WHAT THIS TASK INVOLVES » Your copy of the listing should match it exactly, only without pictures.

SOURCE RECORDS »
────
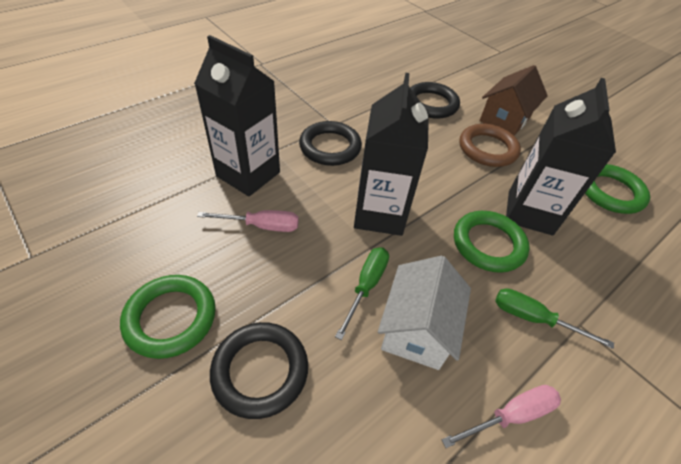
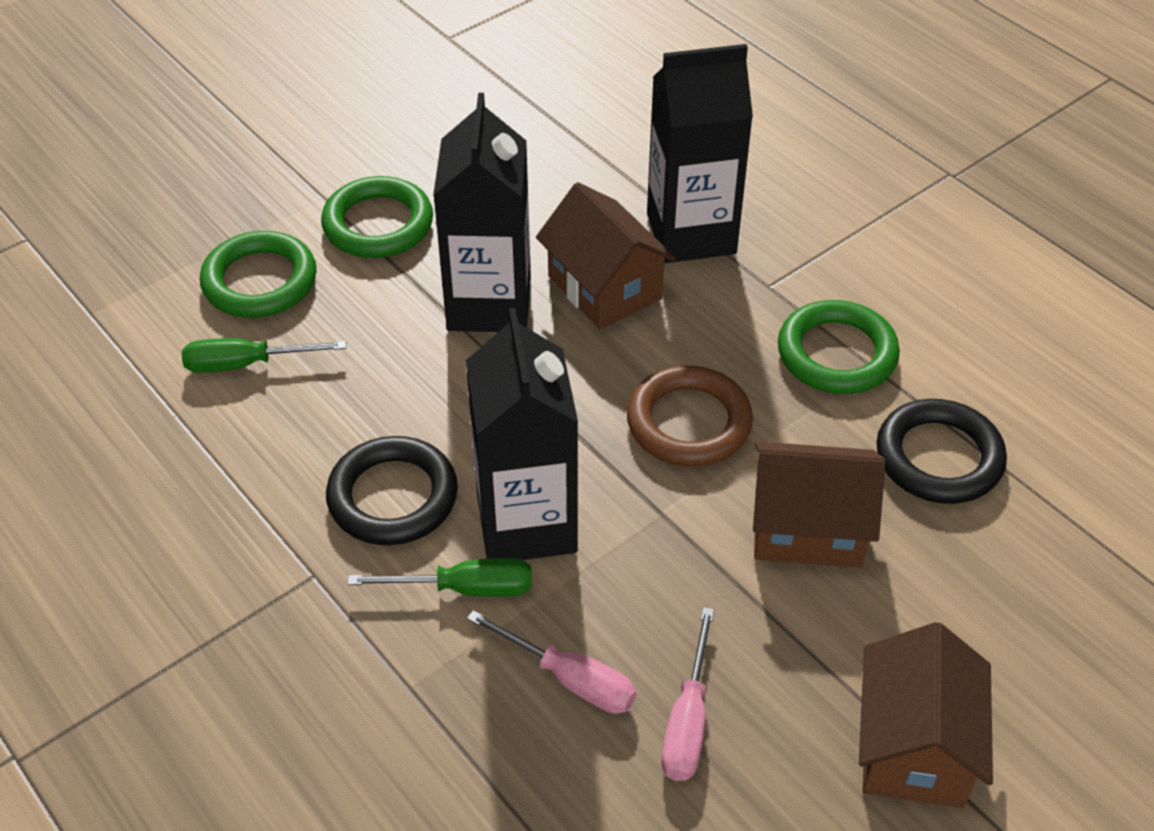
black ring: 3 -> 2
brown house: 1 -> 3
white house: 1 -> 0

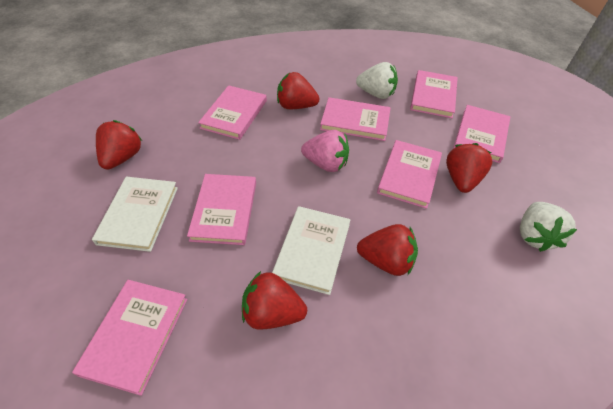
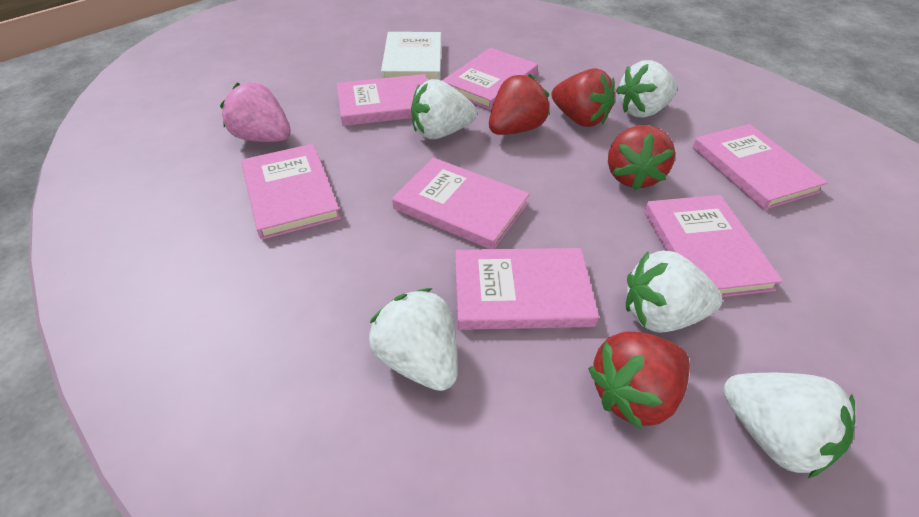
red strawberry: 5 -> 4
white book: 2 -> 1
white strawberry: 2 -> 5

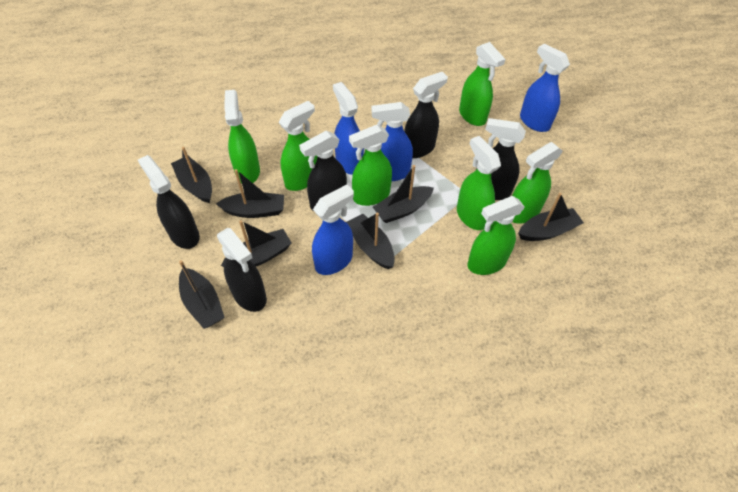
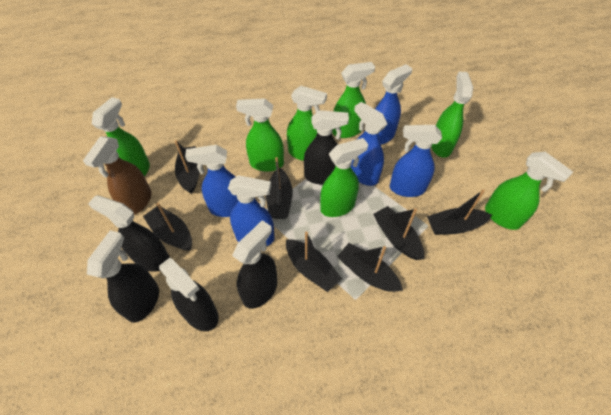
blue spray bottle: 4 -> 5
brown spray bottle: 0 -> 1

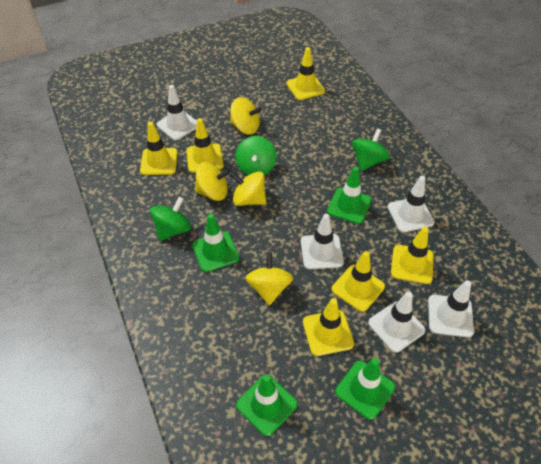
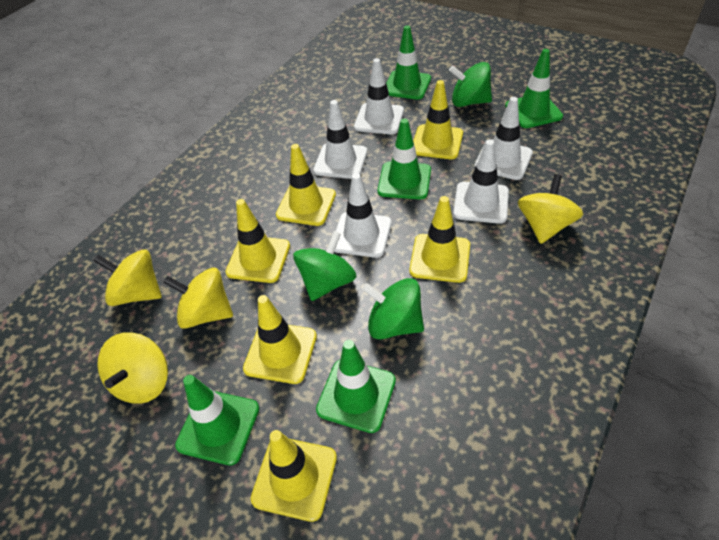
green traffic cone: 4 -> 5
────
SOLVED EXERCISE »
black ring: 3 -> 2
brown house: 1 -> 3
white house: 1 -> 0

red strawberry: 5 -> 4
white book: 2 -> 1
white strawberry: 2 -> 5

blue spray bottle: 4 -> 5
brown spray bottle: 0 -> 1

green traffic cone: 4 -> 5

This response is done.